Items from a dataset
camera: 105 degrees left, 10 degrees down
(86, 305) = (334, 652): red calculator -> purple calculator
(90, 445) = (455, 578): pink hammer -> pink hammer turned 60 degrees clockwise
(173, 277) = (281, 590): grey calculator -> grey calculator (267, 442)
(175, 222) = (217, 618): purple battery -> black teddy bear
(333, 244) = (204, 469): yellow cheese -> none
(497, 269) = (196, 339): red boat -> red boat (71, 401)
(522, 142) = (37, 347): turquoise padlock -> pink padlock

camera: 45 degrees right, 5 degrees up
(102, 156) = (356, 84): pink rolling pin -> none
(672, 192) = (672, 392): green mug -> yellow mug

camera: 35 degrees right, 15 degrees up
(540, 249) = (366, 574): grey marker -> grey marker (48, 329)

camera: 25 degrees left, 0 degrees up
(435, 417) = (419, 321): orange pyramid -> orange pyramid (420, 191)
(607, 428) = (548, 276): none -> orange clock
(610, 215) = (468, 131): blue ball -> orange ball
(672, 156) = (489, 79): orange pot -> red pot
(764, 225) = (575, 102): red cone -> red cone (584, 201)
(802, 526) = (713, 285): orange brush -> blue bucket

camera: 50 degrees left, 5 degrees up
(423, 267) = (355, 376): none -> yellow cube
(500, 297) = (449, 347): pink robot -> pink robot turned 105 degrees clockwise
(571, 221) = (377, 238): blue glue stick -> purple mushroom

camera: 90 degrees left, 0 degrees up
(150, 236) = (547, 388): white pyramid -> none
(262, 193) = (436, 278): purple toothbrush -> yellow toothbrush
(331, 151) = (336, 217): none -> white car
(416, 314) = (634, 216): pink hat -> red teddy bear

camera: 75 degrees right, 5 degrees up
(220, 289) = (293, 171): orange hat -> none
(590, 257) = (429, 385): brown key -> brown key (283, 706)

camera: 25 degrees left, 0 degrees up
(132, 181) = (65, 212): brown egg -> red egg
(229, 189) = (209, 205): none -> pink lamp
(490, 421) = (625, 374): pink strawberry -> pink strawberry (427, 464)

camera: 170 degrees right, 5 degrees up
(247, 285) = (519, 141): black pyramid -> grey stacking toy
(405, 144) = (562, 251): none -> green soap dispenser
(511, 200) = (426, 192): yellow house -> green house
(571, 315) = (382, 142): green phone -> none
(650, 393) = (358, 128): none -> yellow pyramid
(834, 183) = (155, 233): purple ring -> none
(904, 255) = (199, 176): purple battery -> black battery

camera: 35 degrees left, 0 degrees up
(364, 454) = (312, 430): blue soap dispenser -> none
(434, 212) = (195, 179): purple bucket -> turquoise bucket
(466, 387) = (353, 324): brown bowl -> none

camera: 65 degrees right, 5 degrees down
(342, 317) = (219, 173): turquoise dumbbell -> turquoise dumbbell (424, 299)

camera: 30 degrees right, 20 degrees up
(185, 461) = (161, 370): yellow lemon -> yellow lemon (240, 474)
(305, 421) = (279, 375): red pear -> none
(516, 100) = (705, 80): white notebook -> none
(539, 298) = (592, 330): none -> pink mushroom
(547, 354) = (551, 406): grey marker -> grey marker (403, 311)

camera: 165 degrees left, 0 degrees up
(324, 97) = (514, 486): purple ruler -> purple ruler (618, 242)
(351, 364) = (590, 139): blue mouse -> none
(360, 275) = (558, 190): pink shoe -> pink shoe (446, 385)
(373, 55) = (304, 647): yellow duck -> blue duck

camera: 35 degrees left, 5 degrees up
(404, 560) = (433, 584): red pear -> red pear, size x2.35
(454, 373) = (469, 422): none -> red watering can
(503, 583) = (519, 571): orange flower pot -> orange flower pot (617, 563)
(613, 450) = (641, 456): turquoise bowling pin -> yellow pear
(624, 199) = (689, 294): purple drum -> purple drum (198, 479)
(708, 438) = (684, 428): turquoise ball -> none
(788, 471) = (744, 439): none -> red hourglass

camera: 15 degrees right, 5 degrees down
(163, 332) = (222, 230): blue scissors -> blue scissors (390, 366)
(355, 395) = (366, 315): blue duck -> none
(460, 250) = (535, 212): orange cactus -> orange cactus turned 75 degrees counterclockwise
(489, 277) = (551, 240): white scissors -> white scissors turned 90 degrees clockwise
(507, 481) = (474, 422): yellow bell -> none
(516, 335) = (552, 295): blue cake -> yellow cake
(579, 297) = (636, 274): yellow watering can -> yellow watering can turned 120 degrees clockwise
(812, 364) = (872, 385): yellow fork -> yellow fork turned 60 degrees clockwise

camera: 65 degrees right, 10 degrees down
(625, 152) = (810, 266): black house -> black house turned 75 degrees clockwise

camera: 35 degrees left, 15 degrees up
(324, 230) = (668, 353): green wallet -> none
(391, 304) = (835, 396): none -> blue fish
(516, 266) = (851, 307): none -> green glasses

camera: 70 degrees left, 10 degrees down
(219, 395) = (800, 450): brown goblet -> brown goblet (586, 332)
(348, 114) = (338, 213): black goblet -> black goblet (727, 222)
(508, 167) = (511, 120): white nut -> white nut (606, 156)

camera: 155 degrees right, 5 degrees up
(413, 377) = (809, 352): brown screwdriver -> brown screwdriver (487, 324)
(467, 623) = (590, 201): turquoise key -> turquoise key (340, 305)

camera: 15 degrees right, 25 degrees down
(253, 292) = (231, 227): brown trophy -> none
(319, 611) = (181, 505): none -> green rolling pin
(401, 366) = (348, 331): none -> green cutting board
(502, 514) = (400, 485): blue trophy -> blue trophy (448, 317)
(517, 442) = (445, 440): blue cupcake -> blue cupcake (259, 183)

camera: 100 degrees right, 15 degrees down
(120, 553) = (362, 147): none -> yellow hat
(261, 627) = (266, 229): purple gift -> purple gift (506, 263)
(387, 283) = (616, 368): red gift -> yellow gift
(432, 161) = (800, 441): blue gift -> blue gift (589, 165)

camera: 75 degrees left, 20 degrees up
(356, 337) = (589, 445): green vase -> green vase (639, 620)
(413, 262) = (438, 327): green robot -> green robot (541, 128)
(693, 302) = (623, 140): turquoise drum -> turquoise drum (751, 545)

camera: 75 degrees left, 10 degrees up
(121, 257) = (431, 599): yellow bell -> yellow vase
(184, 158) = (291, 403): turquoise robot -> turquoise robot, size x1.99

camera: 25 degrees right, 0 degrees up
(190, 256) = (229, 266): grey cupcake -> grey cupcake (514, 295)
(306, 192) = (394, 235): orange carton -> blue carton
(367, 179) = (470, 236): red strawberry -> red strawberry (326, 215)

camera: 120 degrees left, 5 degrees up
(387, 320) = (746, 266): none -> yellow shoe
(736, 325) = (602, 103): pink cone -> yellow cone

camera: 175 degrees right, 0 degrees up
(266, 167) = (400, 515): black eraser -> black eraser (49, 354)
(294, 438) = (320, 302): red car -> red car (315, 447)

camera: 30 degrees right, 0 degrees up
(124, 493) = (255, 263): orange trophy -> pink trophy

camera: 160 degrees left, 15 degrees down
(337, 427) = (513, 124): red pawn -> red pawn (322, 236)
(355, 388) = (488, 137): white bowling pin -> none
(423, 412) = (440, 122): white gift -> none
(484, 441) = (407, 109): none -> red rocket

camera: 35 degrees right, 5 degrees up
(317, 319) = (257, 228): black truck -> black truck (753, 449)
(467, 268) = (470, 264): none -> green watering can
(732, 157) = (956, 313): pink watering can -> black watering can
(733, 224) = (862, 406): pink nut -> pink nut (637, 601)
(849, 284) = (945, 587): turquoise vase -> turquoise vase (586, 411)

### [WHAT IS REQUIRED]
When you reach the line containing "camera: 35 degrees right, 15 degrees up" in the data above, start copying exactly, and stop after the line containing "(423, 267) = (355, 376): none -> yellow cube".

### [OUTPUT OF THE EXERCISE]
camera: 35 degrees right, 15 degrees up
(540, 249) = (366, 574): grey marker -> grey marker (48, 329)

camera: 25 degrees left, 0 degrees up
(435, 417) = (419, 321): orange pyramid -> orange pyramid (420, 191)
(607, 428) = (548, 276): none -> orange clock
(610, 215) = (468, 131): blue ball -> orange ball
(672, 156) = (489, 79): orange pot -> red pot
(764, 225) = (575, 102): red cone -> red cone (584, 201)
(802, 526) = (713, 285): orange brush -> blue bucket

camera: 50 degrees left, 5 degrees up
(423, 267) = (355, 376): none -> yellow cube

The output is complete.